Modification records:
********************

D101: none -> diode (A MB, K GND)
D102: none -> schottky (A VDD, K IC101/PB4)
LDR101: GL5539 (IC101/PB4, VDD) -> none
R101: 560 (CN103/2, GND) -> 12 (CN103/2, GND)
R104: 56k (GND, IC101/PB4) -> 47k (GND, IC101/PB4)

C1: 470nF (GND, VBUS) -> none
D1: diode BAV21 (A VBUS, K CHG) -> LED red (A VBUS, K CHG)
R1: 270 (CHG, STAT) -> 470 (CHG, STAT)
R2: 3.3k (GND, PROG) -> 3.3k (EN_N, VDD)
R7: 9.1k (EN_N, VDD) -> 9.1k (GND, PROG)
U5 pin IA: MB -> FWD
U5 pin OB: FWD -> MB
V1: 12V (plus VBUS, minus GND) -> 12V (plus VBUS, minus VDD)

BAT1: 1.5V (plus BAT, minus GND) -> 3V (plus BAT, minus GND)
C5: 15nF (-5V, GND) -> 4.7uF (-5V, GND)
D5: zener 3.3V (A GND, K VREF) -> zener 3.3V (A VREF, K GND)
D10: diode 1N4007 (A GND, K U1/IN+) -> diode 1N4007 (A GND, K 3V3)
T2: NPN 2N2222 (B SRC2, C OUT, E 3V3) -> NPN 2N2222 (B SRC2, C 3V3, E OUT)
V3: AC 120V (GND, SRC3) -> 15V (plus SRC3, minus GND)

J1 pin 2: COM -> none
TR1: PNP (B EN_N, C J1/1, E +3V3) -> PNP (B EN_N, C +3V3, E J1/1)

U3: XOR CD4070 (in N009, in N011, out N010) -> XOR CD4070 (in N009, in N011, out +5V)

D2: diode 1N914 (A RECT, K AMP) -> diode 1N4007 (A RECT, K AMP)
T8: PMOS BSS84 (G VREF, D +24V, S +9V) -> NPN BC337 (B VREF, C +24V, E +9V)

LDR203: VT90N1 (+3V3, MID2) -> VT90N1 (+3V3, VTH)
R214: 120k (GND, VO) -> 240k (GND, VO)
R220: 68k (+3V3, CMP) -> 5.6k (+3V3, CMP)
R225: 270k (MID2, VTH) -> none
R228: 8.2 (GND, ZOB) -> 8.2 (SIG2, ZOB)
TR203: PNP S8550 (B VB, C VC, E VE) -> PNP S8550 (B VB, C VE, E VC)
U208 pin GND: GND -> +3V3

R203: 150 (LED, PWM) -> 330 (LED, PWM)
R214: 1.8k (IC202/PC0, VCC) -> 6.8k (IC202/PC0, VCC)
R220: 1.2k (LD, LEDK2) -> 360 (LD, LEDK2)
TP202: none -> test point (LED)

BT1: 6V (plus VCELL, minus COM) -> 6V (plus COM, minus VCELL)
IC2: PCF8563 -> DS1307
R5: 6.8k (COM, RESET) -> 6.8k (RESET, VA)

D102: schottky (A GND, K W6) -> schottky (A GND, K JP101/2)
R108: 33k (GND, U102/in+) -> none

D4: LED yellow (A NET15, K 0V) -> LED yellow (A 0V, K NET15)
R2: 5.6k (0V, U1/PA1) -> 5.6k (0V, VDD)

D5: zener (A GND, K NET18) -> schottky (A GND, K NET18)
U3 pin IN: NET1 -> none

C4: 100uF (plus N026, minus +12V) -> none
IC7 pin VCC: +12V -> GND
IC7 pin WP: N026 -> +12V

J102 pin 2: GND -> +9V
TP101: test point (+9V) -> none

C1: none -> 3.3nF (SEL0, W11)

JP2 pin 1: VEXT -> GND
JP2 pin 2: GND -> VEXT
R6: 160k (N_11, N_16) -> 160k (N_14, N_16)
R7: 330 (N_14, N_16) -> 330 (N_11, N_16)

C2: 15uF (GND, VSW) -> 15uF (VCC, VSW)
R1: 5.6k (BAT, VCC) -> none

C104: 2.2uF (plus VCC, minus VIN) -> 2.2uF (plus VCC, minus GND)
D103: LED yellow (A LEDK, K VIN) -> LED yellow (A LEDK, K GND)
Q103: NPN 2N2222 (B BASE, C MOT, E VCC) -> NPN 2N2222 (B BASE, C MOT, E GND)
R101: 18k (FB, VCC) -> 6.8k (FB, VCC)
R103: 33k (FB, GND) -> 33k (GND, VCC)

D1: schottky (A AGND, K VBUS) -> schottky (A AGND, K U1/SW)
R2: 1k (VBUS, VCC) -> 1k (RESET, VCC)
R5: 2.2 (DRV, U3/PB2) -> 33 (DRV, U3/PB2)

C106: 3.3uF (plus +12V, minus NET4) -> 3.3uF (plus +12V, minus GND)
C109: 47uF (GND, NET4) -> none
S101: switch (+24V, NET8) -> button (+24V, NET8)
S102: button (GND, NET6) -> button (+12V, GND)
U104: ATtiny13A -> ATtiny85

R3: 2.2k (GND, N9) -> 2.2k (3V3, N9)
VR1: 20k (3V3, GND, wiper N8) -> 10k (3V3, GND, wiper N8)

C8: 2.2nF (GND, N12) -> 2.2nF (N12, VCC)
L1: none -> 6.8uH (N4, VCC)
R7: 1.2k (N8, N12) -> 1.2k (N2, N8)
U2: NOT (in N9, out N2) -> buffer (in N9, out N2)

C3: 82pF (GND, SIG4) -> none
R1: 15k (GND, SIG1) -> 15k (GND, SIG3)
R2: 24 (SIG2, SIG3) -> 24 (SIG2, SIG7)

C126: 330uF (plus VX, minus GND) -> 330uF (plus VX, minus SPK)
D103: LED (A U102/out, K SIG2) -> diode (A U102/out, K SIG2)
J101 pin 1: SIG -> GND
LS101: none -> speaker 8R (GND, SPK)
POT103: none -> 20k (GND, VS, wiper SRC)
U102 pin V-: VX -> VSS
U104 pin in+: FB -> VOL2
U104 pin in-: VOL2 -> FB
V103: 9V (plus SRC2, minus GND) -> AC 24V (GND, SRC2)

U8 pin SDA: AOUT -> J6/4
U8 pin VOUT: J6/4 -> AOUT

********************

### PROBLEM
In the data, find how many lines hold the string "test", and answer with the number only.

### TASK RESPONSE
2